- **Description of the task**
Check the material that follows for the word "degrees" and say how many lines contain it, with no other words.

- **Records to use**
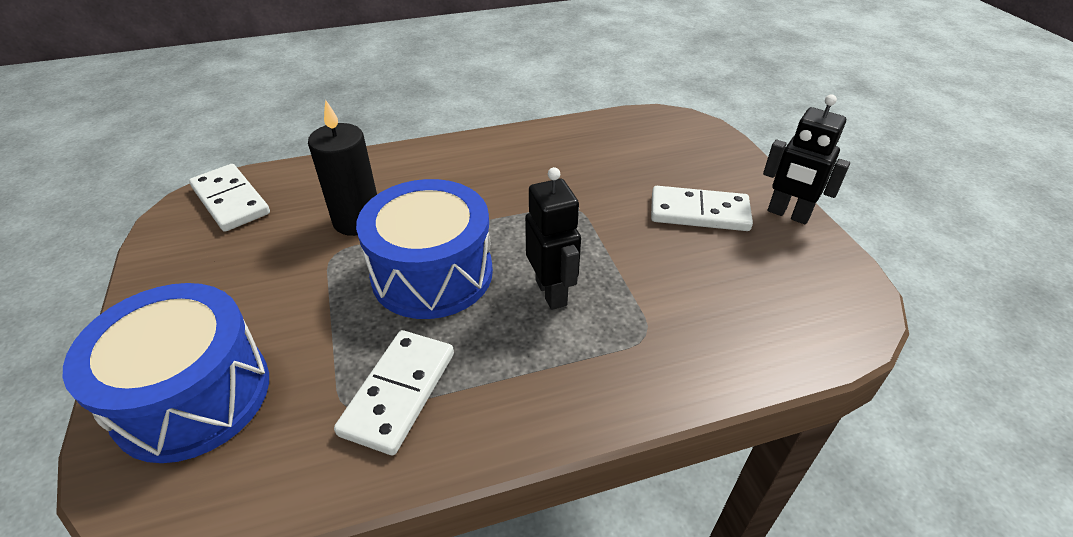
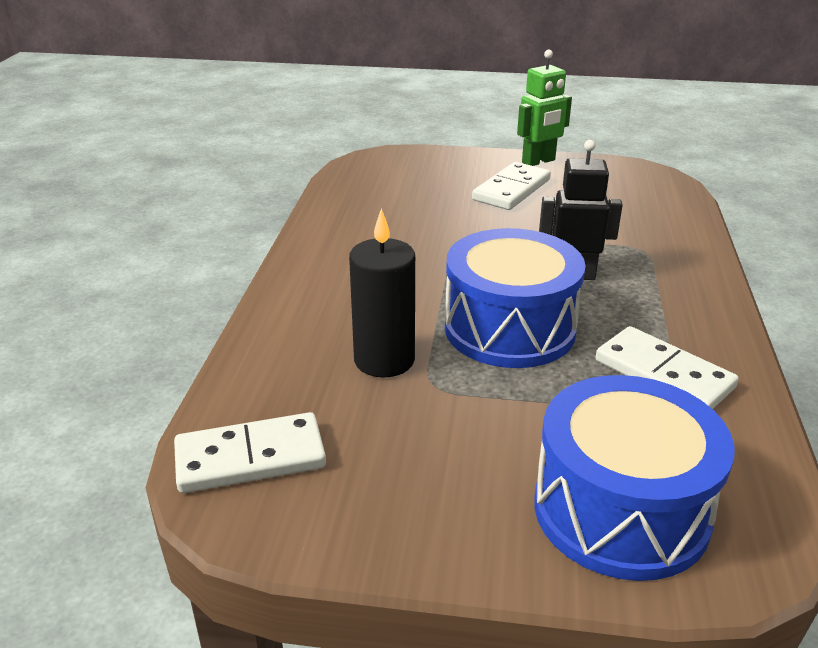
camera: 65 degrees left, 10 degrees down
black robot [763,94,850,224] -> green robot [517,50,572,166]

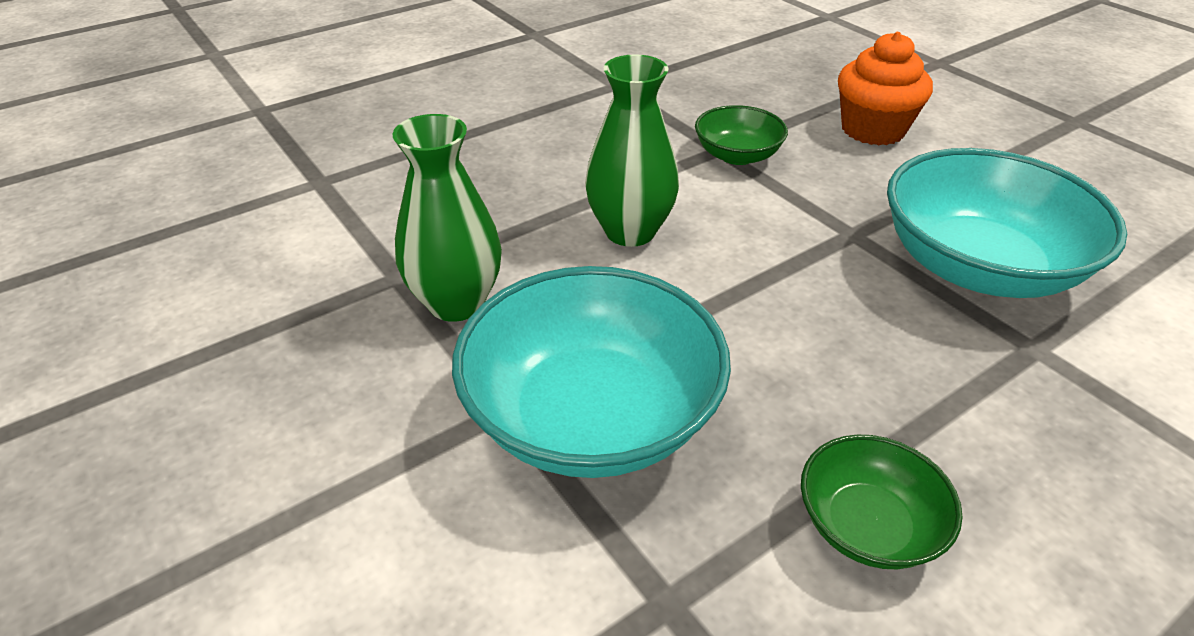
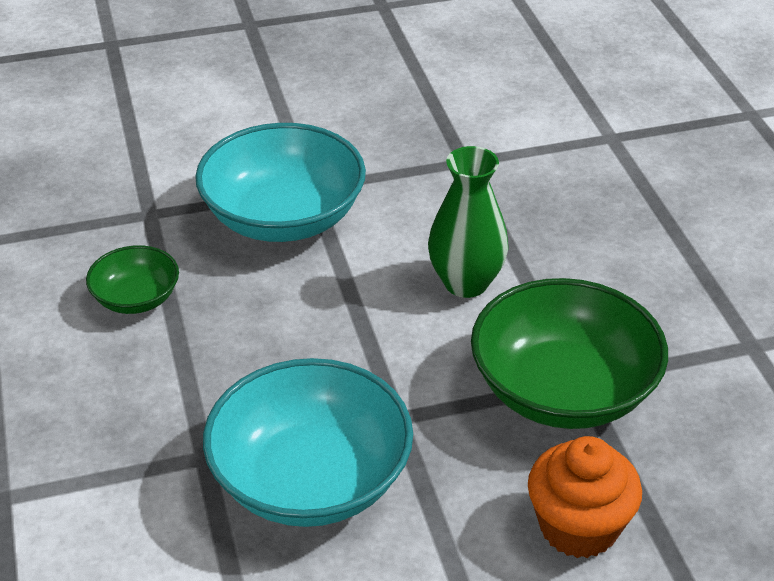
camera: 110 degrees right, 0 degrees up
green vase [393,114,502,322] -> none
green bowl [695,105,788,165] -> green bowl [471,278,668,429], size x1.95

- **Exercise output**
2